→ WHAT NEEDS TO BE DONE
Set down the entries exactly as they appear, apart from the images, which stay out.
————————
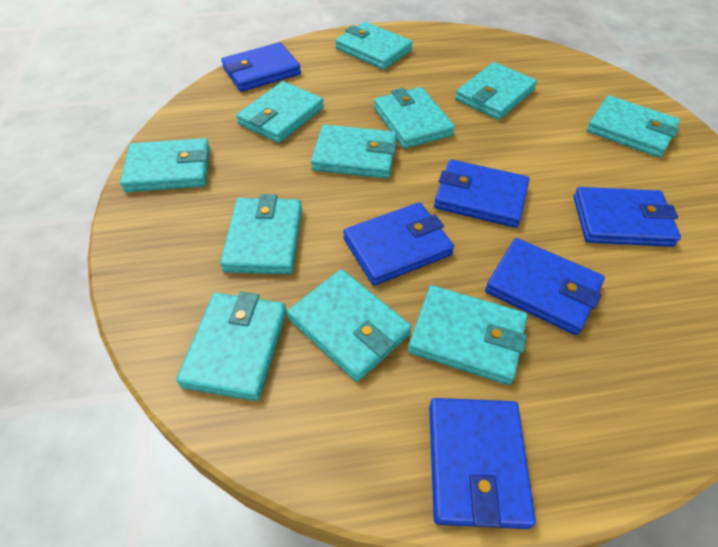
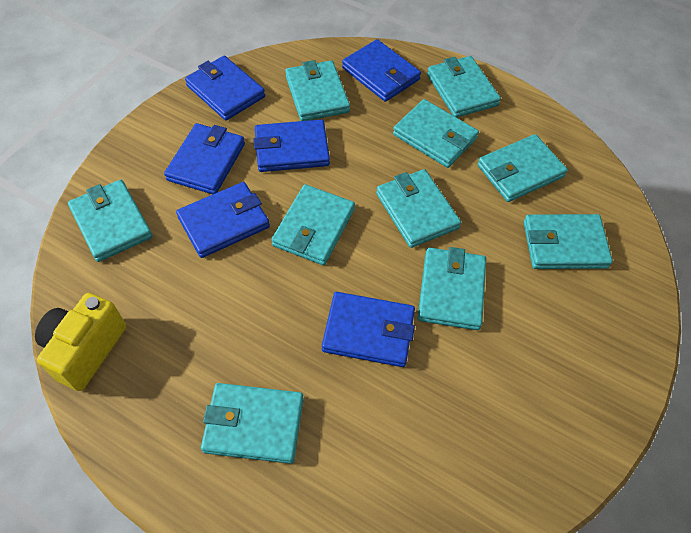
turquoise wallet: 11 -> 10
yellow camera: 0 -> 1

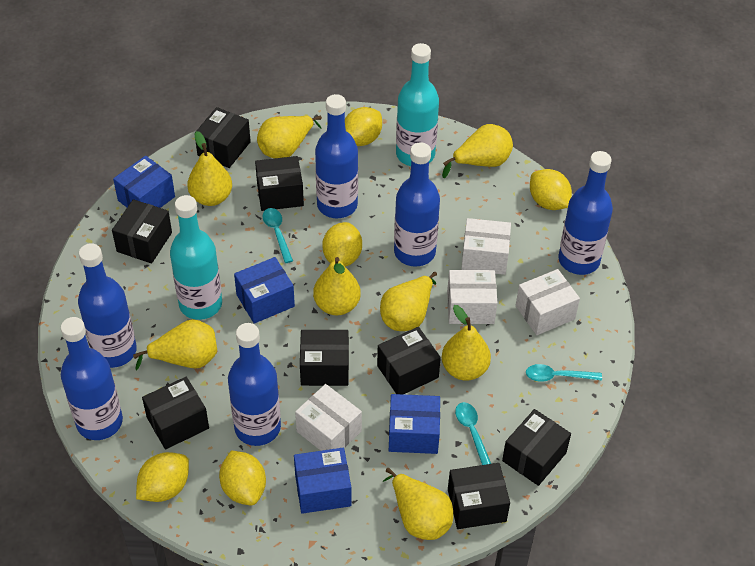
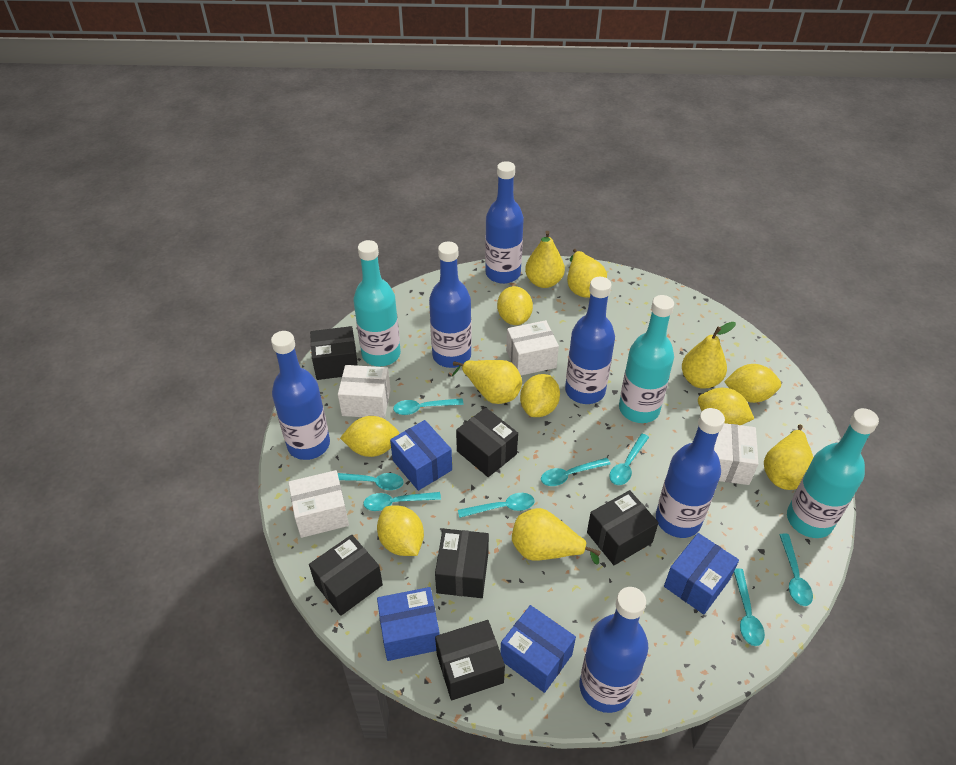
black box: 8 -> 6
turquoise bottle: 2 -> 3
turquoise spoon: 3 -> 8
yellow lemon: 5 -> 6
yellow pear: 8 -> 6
————————
→ RESULT OF THE EXERCISE
turquoise wallet: 11 -> 10
yellow camera: 0 -> 1

black box: 8 -> 6
turquoise bottle: 2 -> 3
turquoise spoon: 3 -> 8
yellow lemon: 5 -> 6
yellow pear: 8 -> 6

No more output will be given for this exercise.